■ **INFORMATION GIVEN**:
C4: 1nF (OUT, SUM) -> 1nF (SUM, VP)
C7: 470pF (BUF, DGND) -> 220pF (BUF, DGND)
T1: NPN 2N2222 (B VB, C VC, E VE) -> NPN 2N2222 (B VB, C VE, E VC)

* * *

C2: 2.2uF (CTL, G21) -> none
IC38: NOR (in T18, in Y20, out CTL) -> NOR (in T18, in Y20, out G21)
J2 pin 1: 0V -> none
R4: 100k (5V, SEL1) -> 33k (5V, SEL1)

■ **TASK**:
Within the listing above, extract exactly the lines from the line with "C7: 470pF (BUF, DGND) -> 220pF (BUF, DGND)" to the line with "T1: NPN 2N2222", the two named lines included, and no others.

■ **ANSWER TO THIS EXERCISE**:
C7: 470pF (BUF, DGND) -> 220pF (BUF, DGND)
T1: NPN 2N2222 (B VB, C VC, E VE) -> NPN 2N2222 (B VB, C VE, E VC)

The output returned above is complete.